- Material for the task:
_ _ _ _ _ _ _
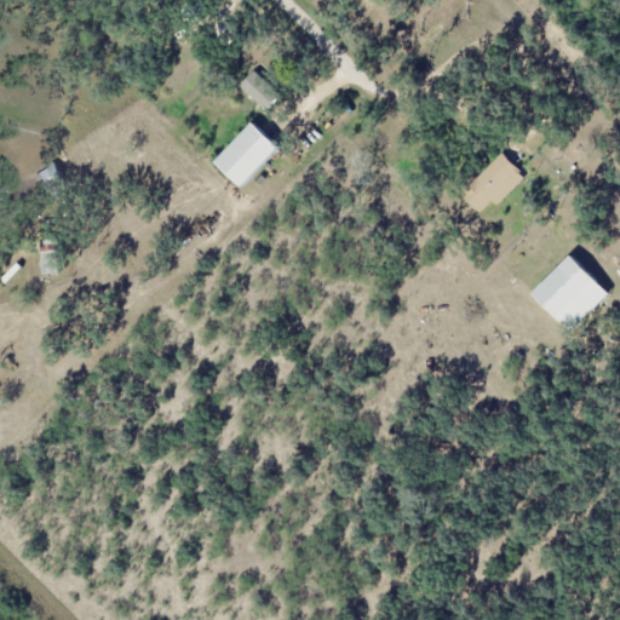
[(263,108),(279,93),(256,69),(240,82),(263,108)]
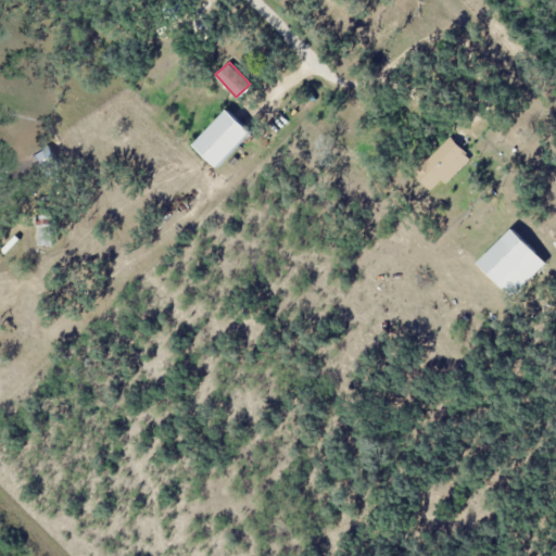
[(192,143),(216,167),(251,133),(227,109),(192,143)]
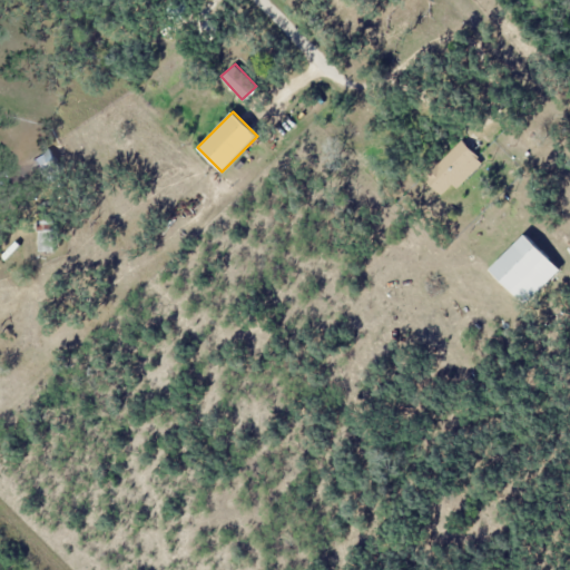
[(457,187),(482,161),(460,139),(423,177),(441,195),(452,184),(457,187)]
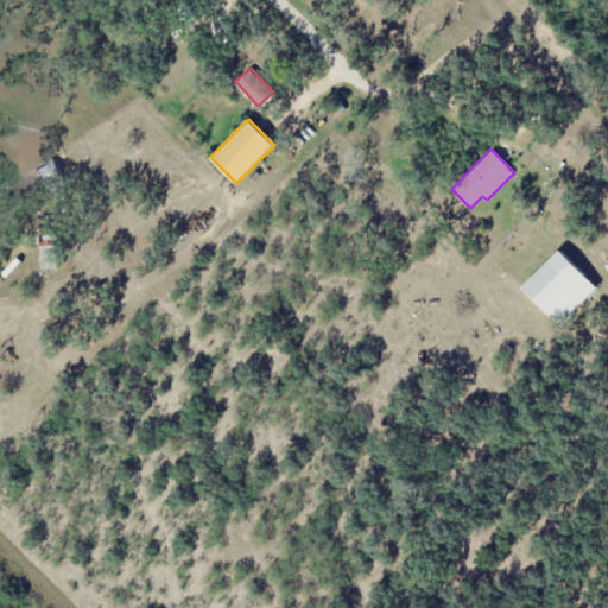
[(62,176),(52,158),(33,169),(43,187),(62,176)]
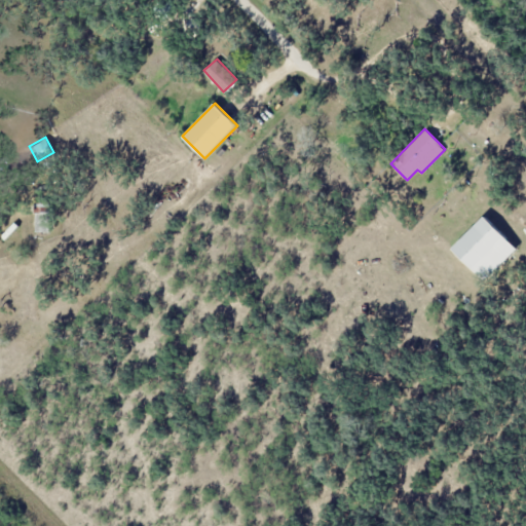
[(48,203),(34,203),(34,231),(48,231),(48,203)]
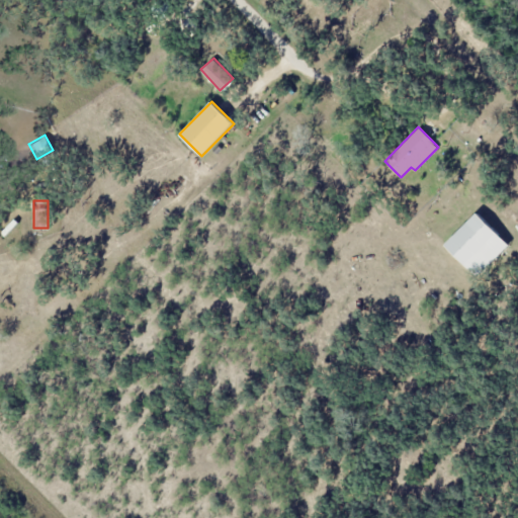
[(444,244),(477,277),(509,245),(477,212),(444,244)]
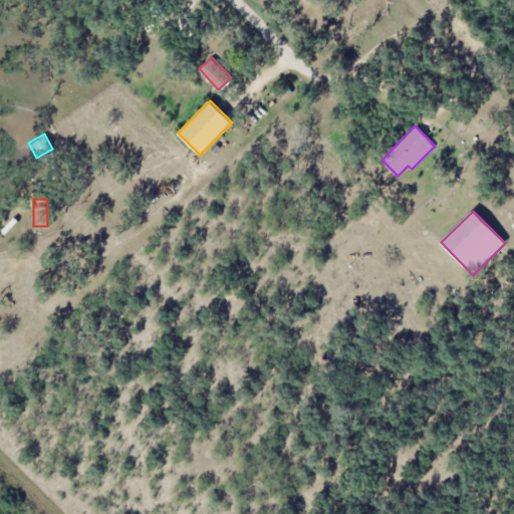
All buildings are outlined.
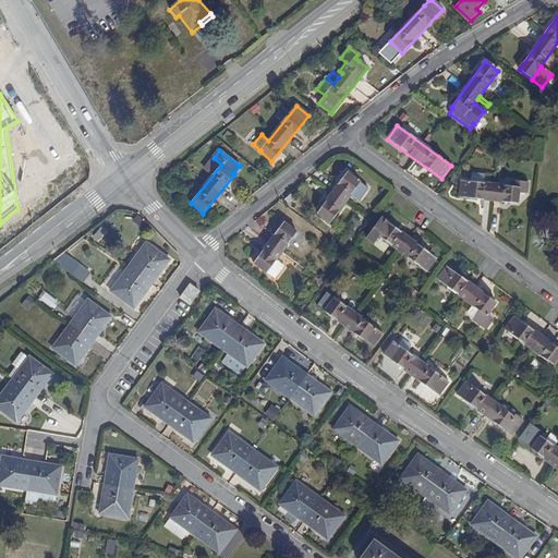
[(205,169),(213,176),(221,165),(214,158),(205,169)]
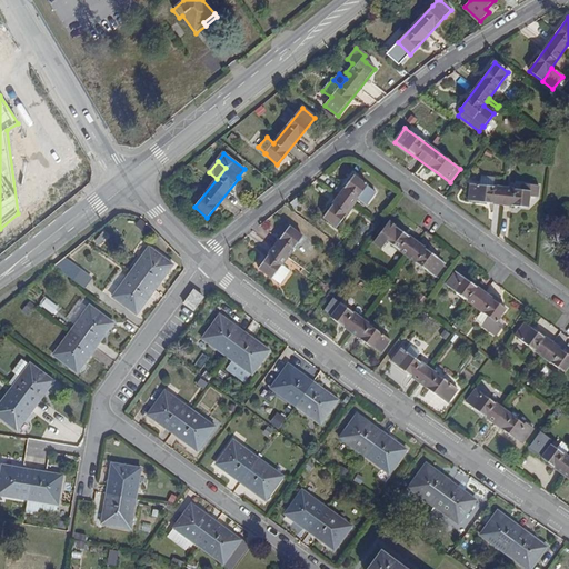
[(527,208),(528,197),(528,191),(520,190),(493,188),(495,179),(481,177),(480,186),(471,185),(469,201),(527,208)]
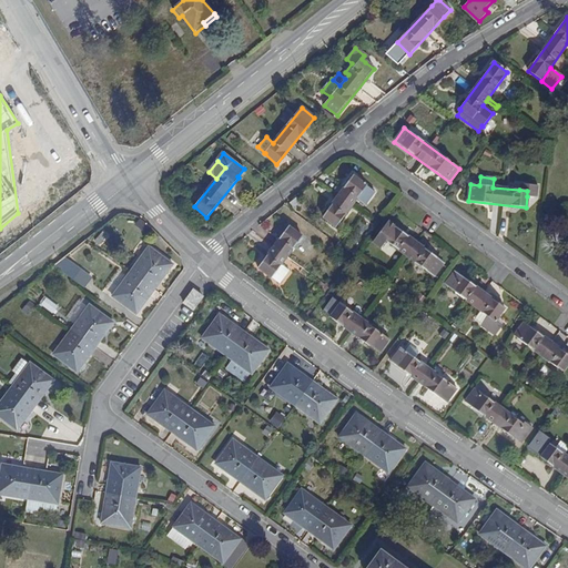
[(353,178),(324,217),(336,226),(356,200),(365,206),(375,193),(353,178)]
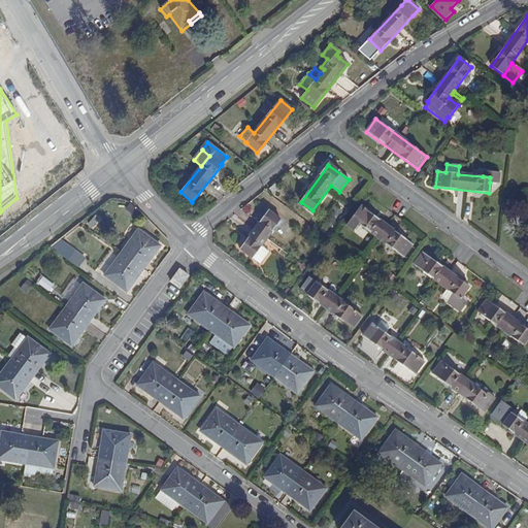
[(490,177),(490,183),(498,184),(499,172),(483,171),(483,176),(490,177)]
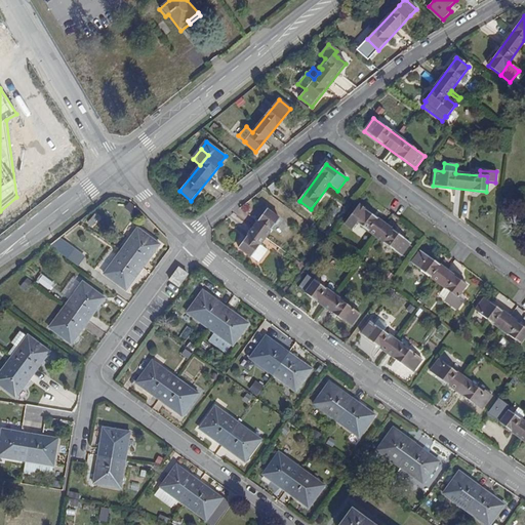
[(357,224),(401,256),(410,243),(359,206),(345,226),(352,231),(357,224)]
_ _ _ _ _ _ _
- What to do:
An exact copy of the lines from the one with "[(205,169),(213,176),(221,165),(214,158),(205,169)]" through the end of the entries above, both included, is the whole answer. It contains no pictures.

- Response box:
[(205,169),(213,176),(221,165),(214,158),(205,169)]
[(527,208),(528,197),(528,191),(520,190),(493,188),(495,179),(481,177),(480,186),(471,185),(469,201),(527,208)]
[(353,178),(324,217),(336,226),(356,200),(365,206),(375,193),(353,178)]
[(490,177),(490,183),(498,184),(499,172),(483,171),(483,176),(490,177)]
[(357,224),(401,256),(410,243),(359,206),(345,226),(352,231),(357,224)]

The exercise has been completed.